● DATA EXTRACT

◆ ◆ ◆ ◆ ◆

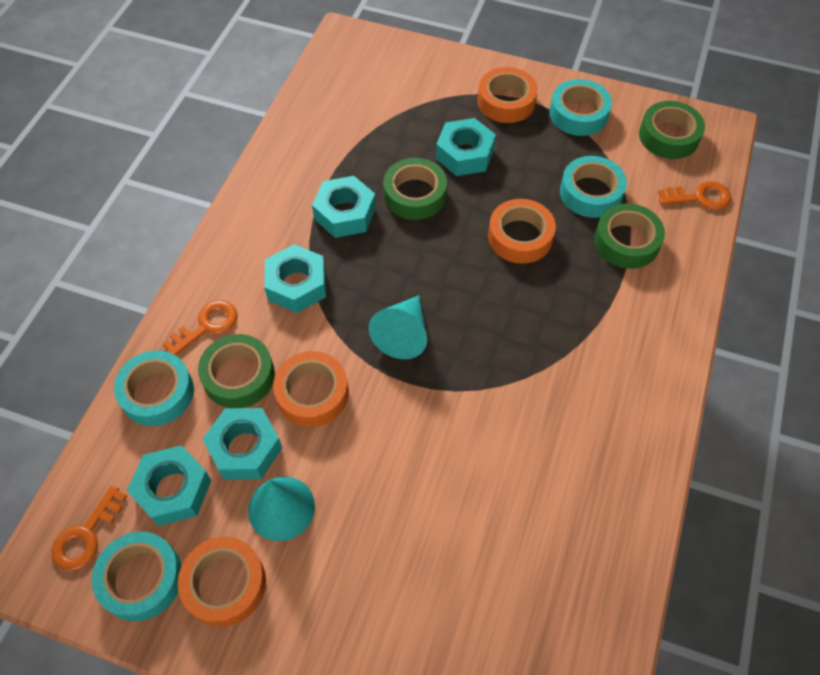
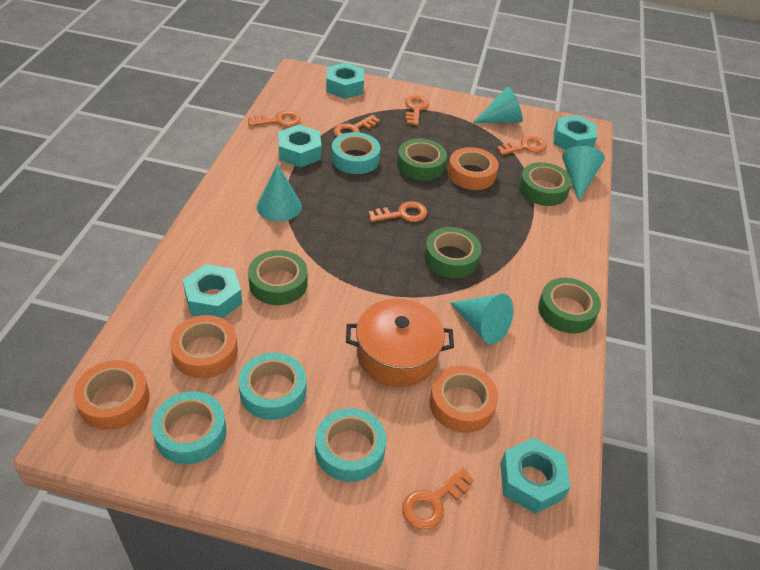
green tape: 4 -> 5
orange key: 3 -> 6
orange pot: 0 -> 1
turquoise cone: 2 -> 4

◆ ◆ ◆ ◆ ◆

The whole of the data needs to be copied word for word, though not its pictures.

green tape: 4 -> 5
orange key: 3 -> 6
orange pot: 0 -> 1
turquoise cone: 2 -> 4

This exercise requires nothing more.